#### Exercise data
Segment Open

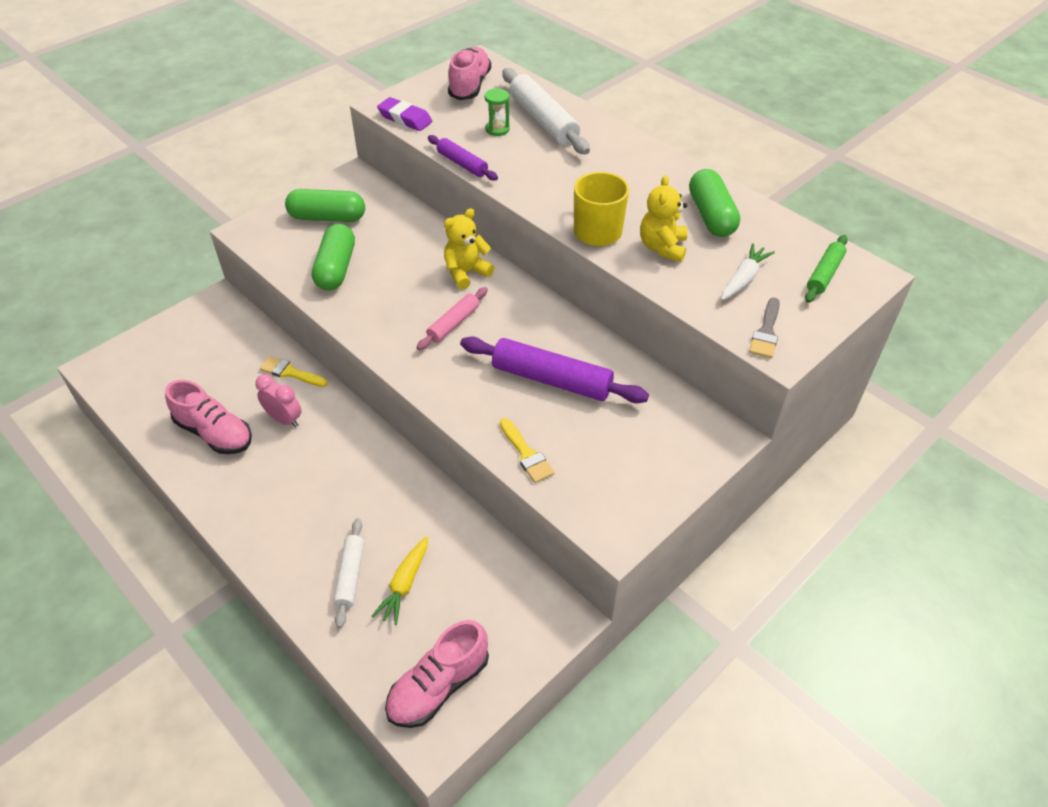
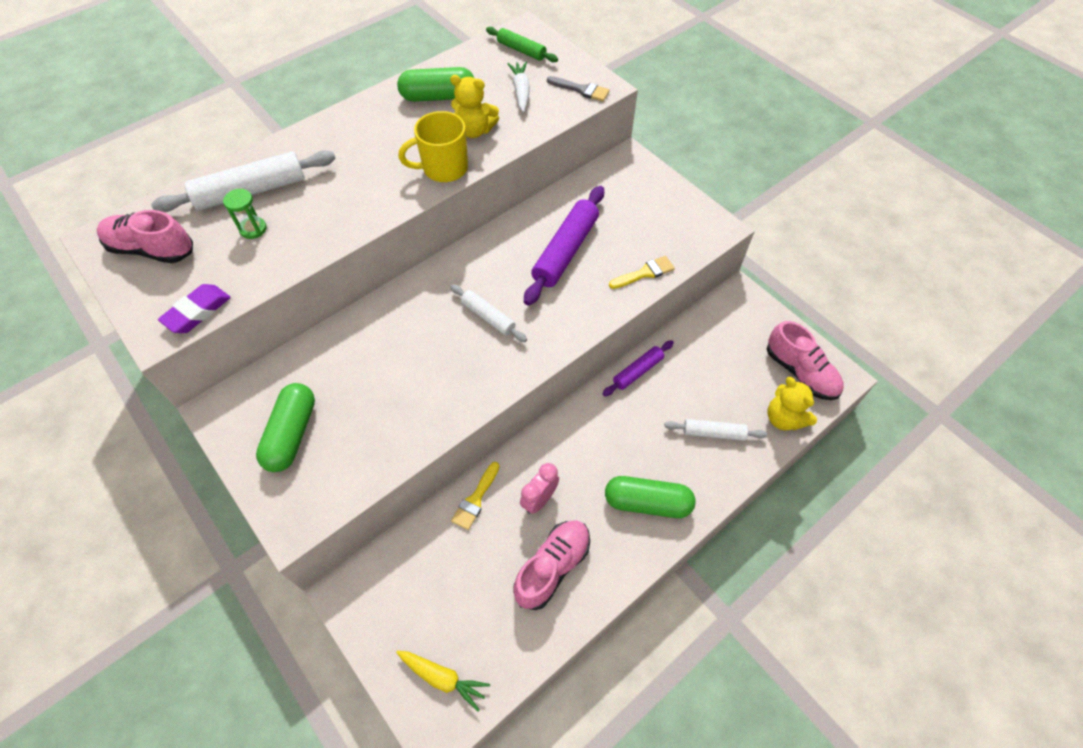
camera: 85 degrees left, 10 degrees up
(336, 268) = (386, 421): green capsule -> green capsule (647, 502)
(404, 584) = (719, 394): yellow carrot -> yellow carrot (443, 678)
(453, 324) = (488, 317): pink rolling pin -> white rolling pin
(462, 164) = (308, 261): purple rolling pin -> purple rolling pin (637, 371)
(466, 273) = (417, 305): yellow teddy bear -> yellow teddy bear (784, 418)
(743, 279) = (521, 91): white carrot -> white carrot turned 45 degrees clockwise

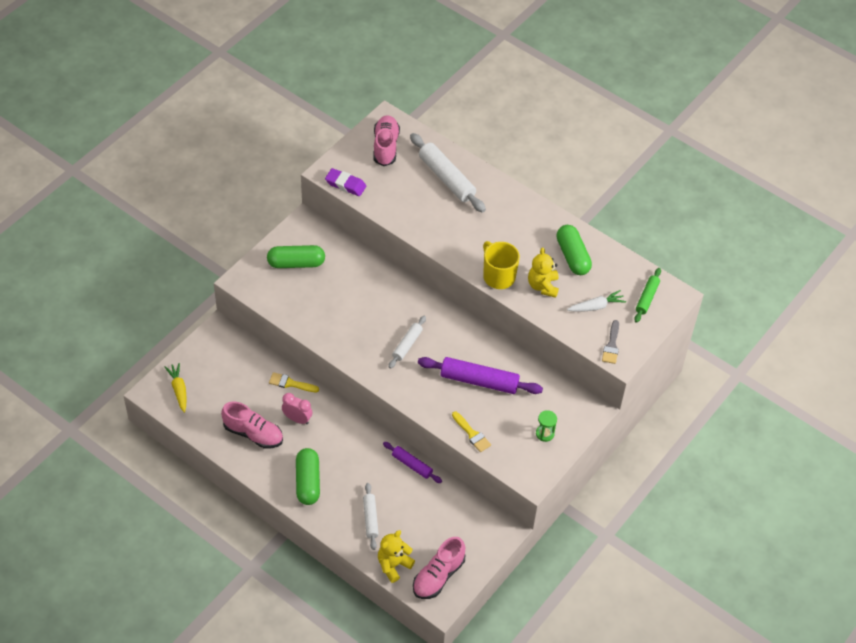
camera: 75 degrees right, 5 degrees down
(253, 229) = (415, 189): green hourglass -> green hourglass (545, 434)
(443, 678) = (179, 390): yellow carrot -> yellow carrot turned 150 degrees clockwise

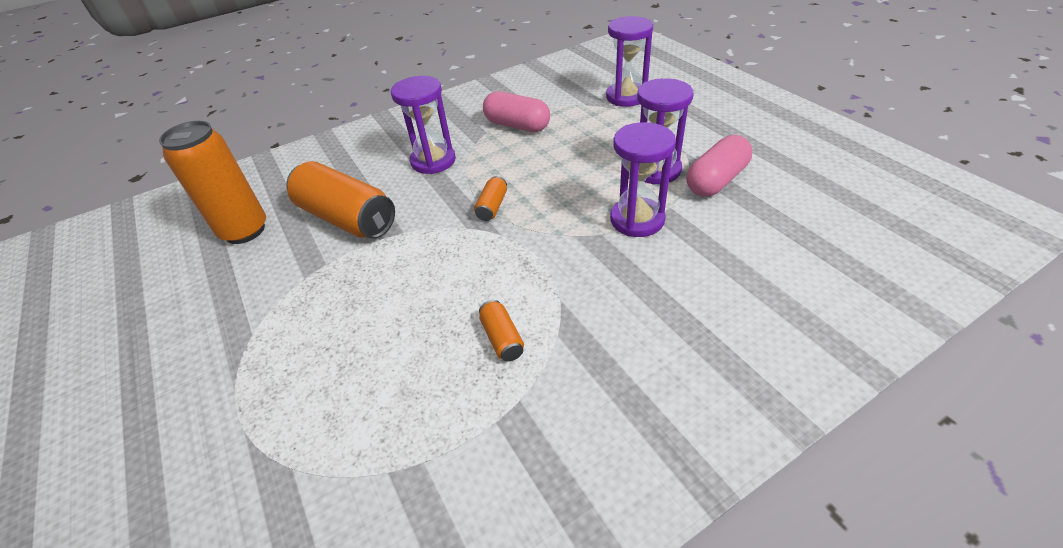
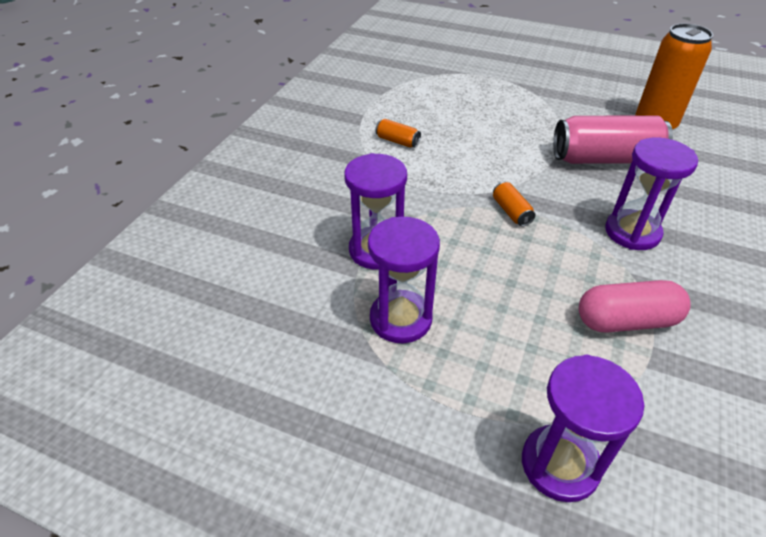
camera: 140 degrees right, 0 degrees up
(347, 218) = (604, 159): orange can -> pink can
(716, 180) = (326, 331): pink capsule -> none

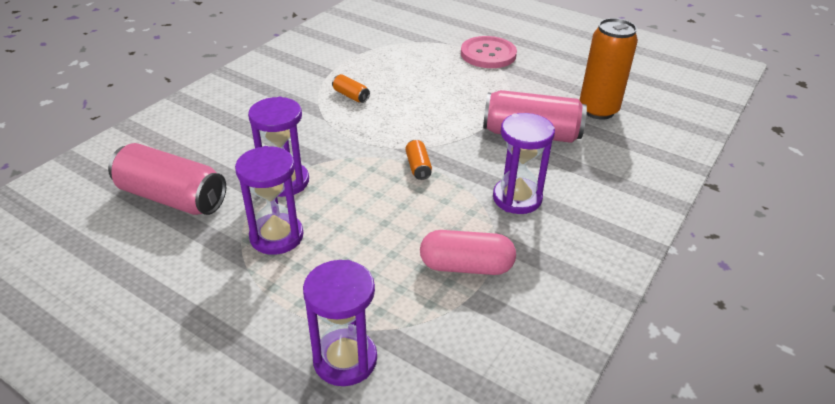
camera: 10 degrees right, 5 degrees down
(256, 290) = (172, 197): none -> pink can
(513, 80) = (488, 54): none -> pink button

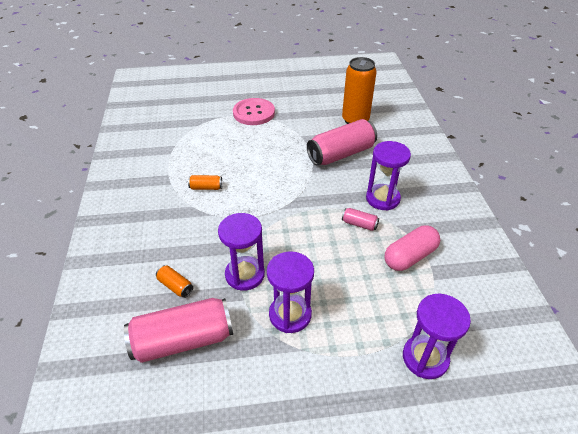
camera: 40 degrees left, 5 degrees up
(418, 167) = (310, 212): orange can -> orange can (175, 286)
(454, 206) = (359, 224): none -> pink can

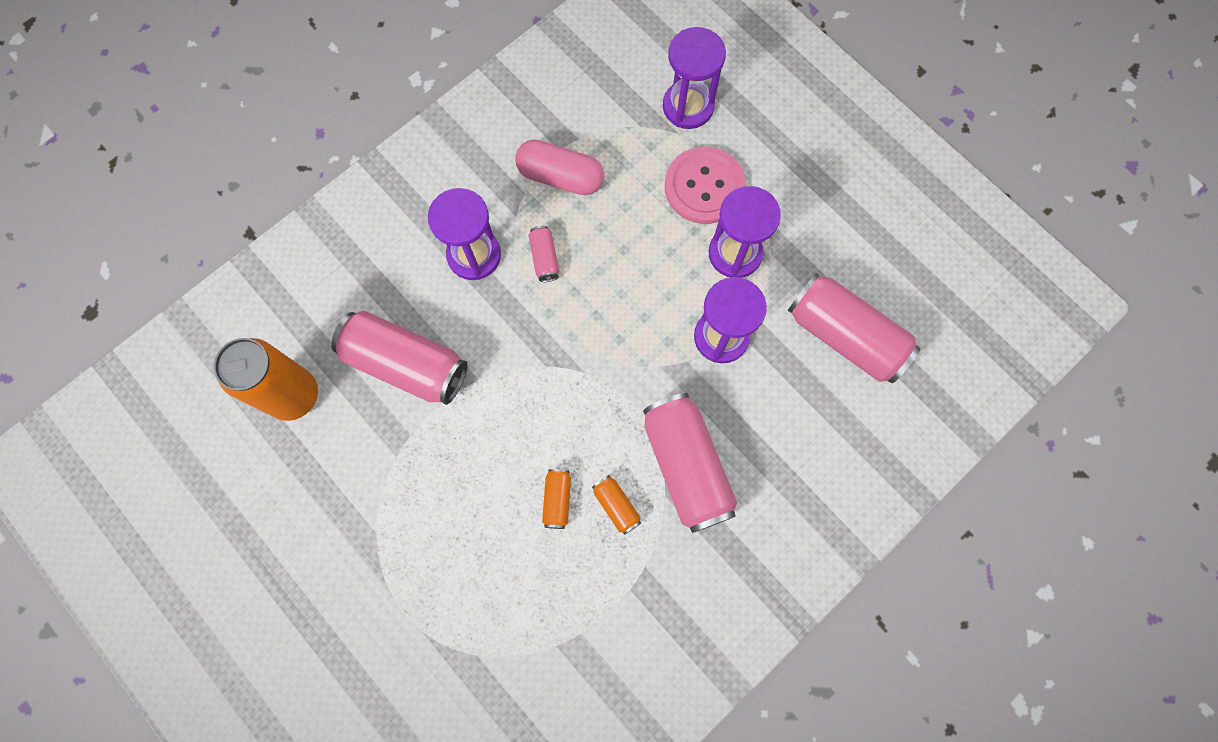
camera: 125 degrees left, 30 degrees up
(175, 286) = (795, 401): orange can -> orange can (557, 500)
(195, 220) = (686, 466): none -> pink can
(254, 113) = (377, 584): pink button -> pink button (704, 187)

Segment Closed

#### Problem details
Lines with the word "rolling" in them are the answer; report each one from the data.

#### Written solution
(453, 324) = (488, 317): pink rolling pin -> white rolling pin
(462, 164) = (308, 261): purple rolling pin -> purple rolling pin (637, 371)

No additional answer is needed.